** Data extract follows **

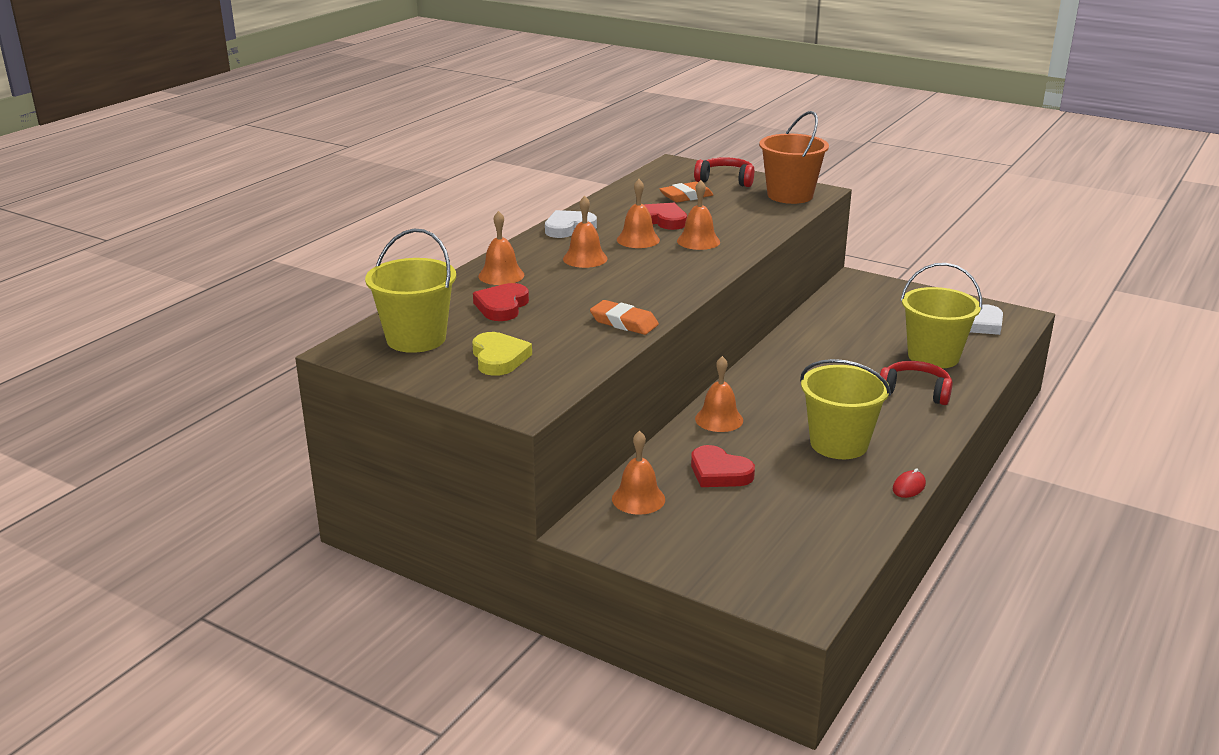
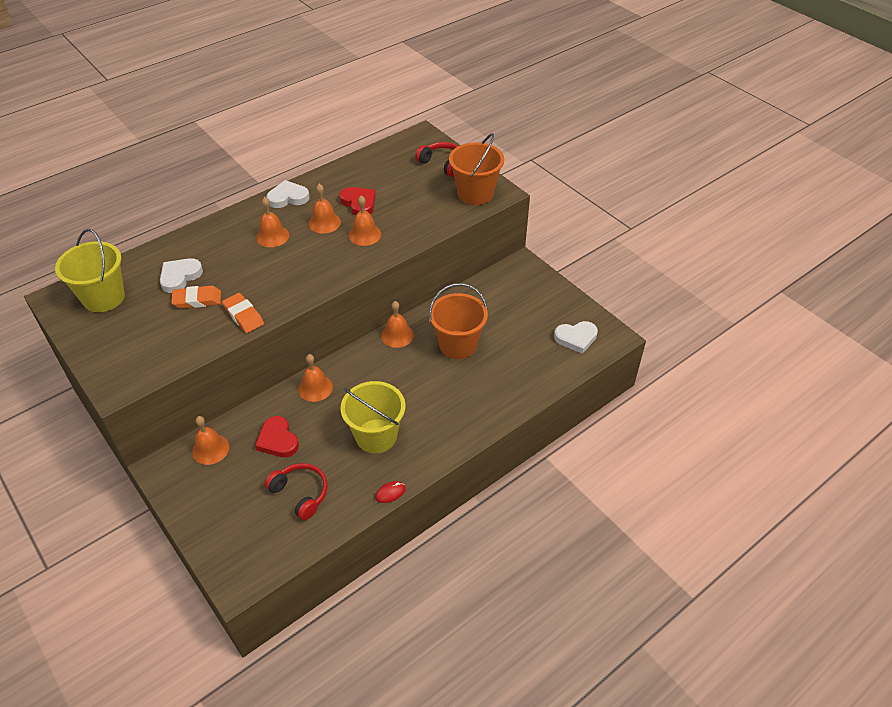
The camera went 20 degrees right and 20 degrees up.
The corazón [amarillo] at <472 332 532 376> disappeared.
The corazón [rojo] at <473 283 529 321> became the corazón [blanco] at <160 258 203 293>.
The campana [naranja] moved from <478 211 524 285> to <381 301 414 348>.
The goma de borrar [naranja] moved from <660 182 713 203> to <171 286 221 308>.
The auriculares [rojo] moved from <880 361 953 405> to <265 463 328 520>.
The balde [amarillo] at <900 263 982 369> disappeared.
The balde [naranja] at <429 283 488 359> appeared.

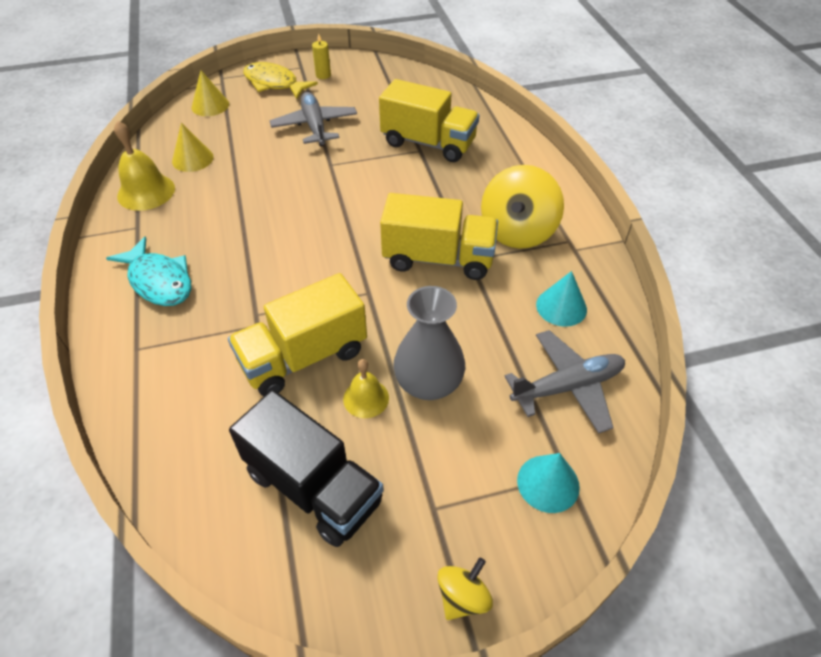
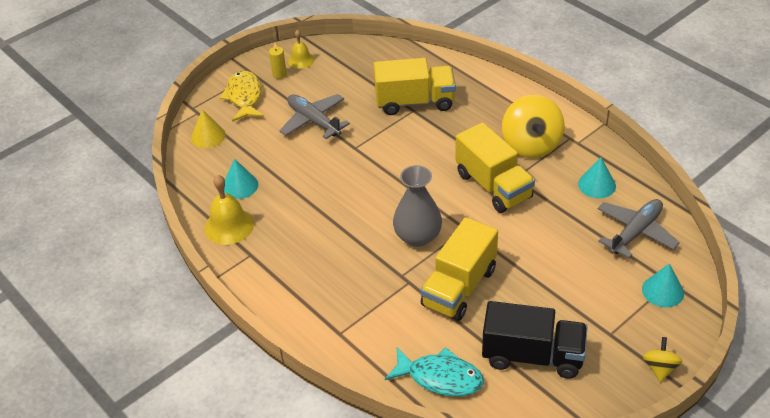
The camera went 25 degrees left and 5 degrees down.
The pez [turquesa] moved from <106 237 192 306> to <385 347 484 396>.
The cono [amarillo] at <172 123 214 172> became the cono [turquesa] at <224 159 258 199>.
The pez [amarillo] at <243 62 318 99> turned 75 degrees clockwise.
The campana [amarillo] moved from <343 359 389 418> to <288 30 314 69>.
The camión [amarillo] at <380 193 498 280> turned 75 degrees clockwise.
The florero [gris] moved from <393 286 465 400> to <393 165 442 247>.

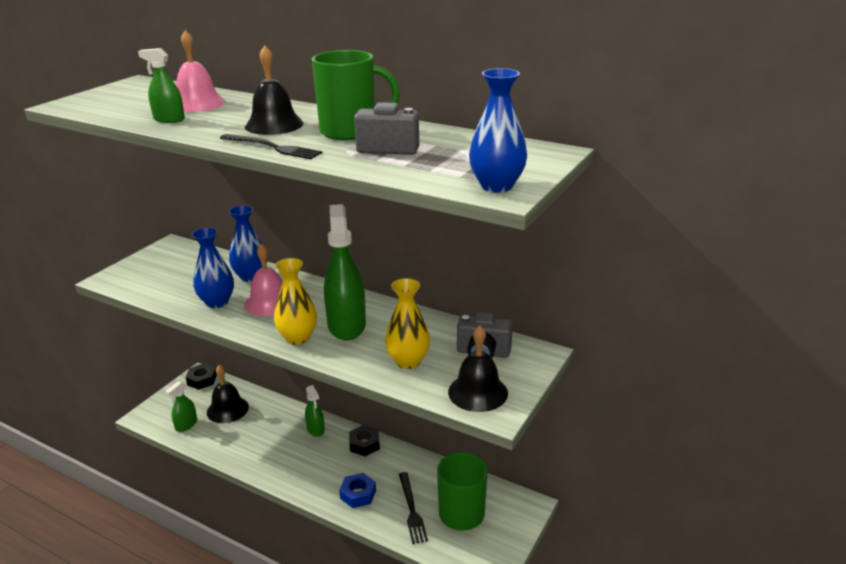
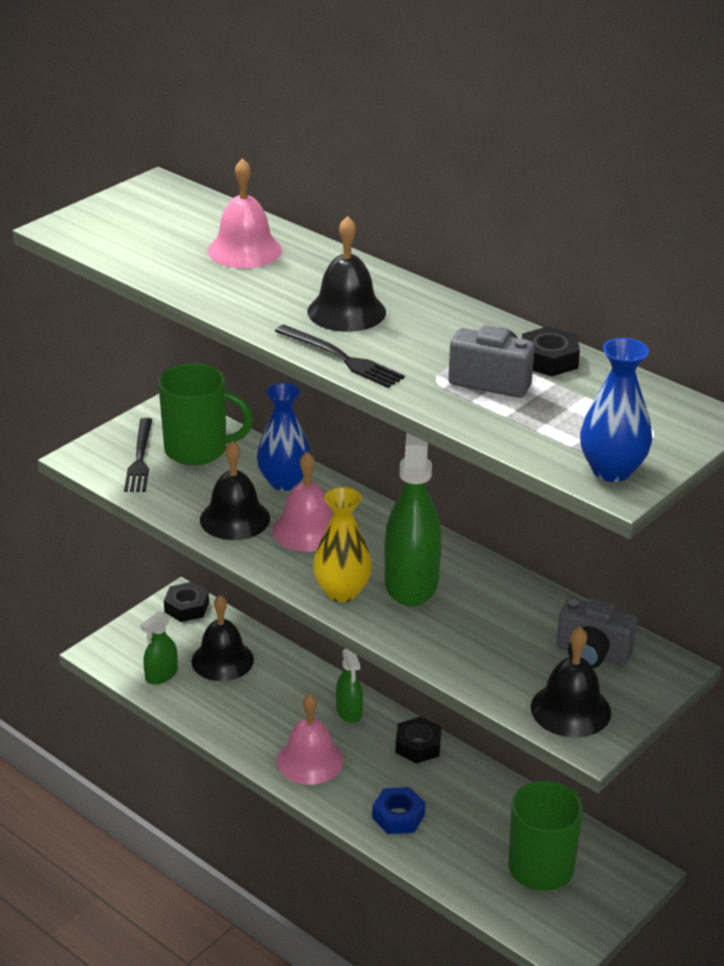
The camera went 10 degrees right and 5 degrees up.
The pulverizador [verde] at <138 48 185 123> disappeared.
The florero [azul] at <192 228 234 308> was replaced by the campana [negro] at <200 440 270 540>.
The taza [verde] moved from <312 50 400 140> to <158 363 253 465>.
The florero [amarillo] at <385 278 430 369> disappeared.
The tenedor [negro] moved from <399 472 428 544> to <124 418 152 492>.
The campana [rosa] at <277 694 343 785> appeared.
The tuerca [negro] at <522 326 580 376> appeared.

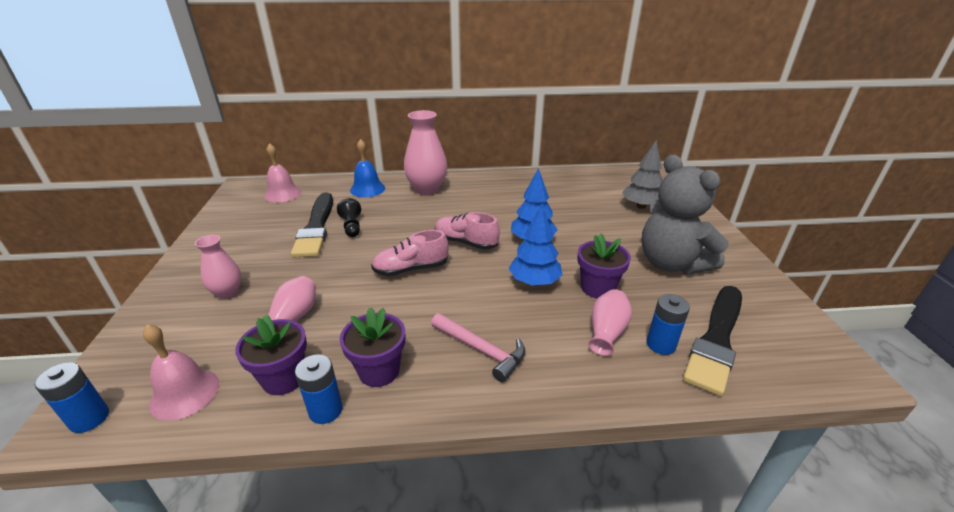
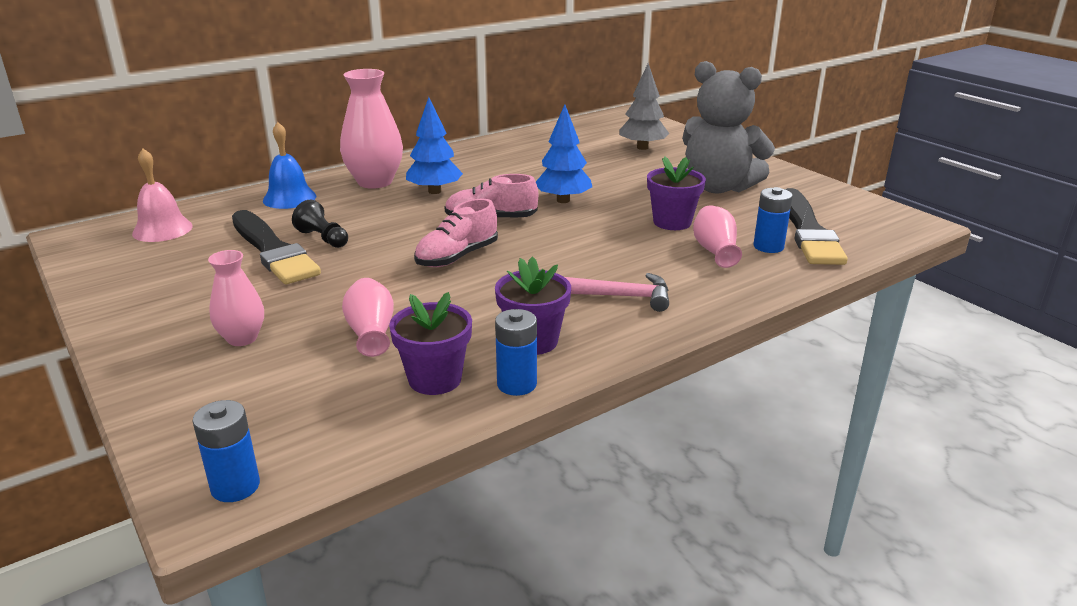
The camera went 30 degrees left and 5 degrees down.
The campana [rosa] at <143 324 219 420> disappeared.
The árbol [azul] moved from <509 204 562 286> to <406 97 463 194>.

** End of Data extract **

Problem to solve: Quote the lines above exactly, starting with the one that has "The florero [amarillo]" and ending with the one that has "The camera went 30"; drop the pictures and include nothing else.

Your solution:
The florero [amarillo] at <385 278 430 369> disappeared.
The tenedor [negro] moved from <399 472 428 544> to <124 418 152 492>.
The campana [rosa] at <277 694 343 785> appeared.
The tuerca [negro] at <522 326 580 376> appeared.

The camera went 30 degrees left and 5 degrees down.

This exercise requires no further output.